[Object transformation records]

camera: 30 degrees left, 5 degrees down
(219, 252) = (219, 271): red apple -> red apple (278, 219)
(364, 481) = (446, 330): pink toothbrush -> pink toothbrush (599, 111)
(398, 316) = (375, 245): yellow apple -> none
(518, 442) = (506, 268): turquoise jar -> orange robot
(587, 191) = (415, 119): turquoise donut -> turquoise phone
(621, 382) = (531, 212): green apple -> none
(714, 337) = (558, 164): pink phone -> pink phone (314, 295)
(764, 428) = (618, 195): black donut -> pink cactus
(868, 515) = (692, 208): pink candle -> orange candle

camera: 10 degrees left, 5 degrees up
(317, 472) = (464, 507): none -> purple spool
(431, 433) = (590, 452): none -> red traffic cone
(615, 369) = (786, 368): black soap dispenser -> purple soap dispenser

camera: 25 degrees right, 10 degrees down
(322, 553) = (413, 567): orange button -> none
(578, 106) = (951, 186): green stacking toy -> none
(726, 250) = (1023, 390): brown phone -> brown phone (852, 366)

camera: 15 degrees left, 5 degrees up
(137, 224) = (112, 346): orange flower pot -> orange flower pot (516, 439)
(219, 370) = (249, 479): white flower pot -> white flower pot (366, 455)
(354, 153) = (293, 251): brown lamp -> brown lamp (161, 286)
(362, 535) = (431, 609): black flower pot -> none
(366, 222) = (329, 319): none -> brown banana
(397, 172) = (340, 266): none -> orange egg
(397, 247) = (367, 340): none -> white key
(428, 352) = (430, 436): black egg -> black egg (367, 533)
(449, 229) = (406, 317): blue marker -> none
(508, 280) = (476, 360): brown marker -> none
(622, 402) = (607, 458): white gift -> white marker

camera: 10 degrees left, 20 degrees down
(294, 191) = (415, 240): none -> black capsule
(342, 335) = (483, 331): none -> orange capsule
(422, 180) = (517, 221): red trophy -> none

Task item:
From the records above, print only the lines between the one holding "(714, 337) = (558, 164): pink" and the one holding "(397, 247) = (367, 340): none -> white key", inclusive, exactly as they stand.

Response:
(714, 337) = (558, 164): pink phone -> pink phone (314, 295)
(764, 428) = (618, 195): black donut -> pink cactus
(868, 515) = (692, 208): pink candle -> orange candle

camera: 10 degrees left, 5 degrees up
(317, 472) = (464, 507): none -> purple spool
(431, 433) = (590, 452): none -> red traffic cone
(615, 369) = (786, 368): black soap dispenser -> purple soap dispenser

camera: 25 degrees right, 10 degrees down
(322, 553) = (413, 567): orange button -> none
(578, 106) = (951, 186): green stacking toy -> none
(726, 250) = (1023, 390): brown phone -> brown phone (852, 366)

camera: 15 degrees left, 5 degrees up
(137, 224) = (112, 346): orange flower pot -> orange flower pot (516, 439)
(219, 370) = (249, 479): white flower pot -> white flower pot (366, 455)
(354, 153) = (293, 251): brown lamp -> brown lamp (161, 286)
(362, 535) = (431, 609): black flower pot -> none
(366, 222) = (329, 319): none -> brown banana
(397, 172) = (340, 266): none -> orange egg
(397, 247) = (367, 340): none -> white key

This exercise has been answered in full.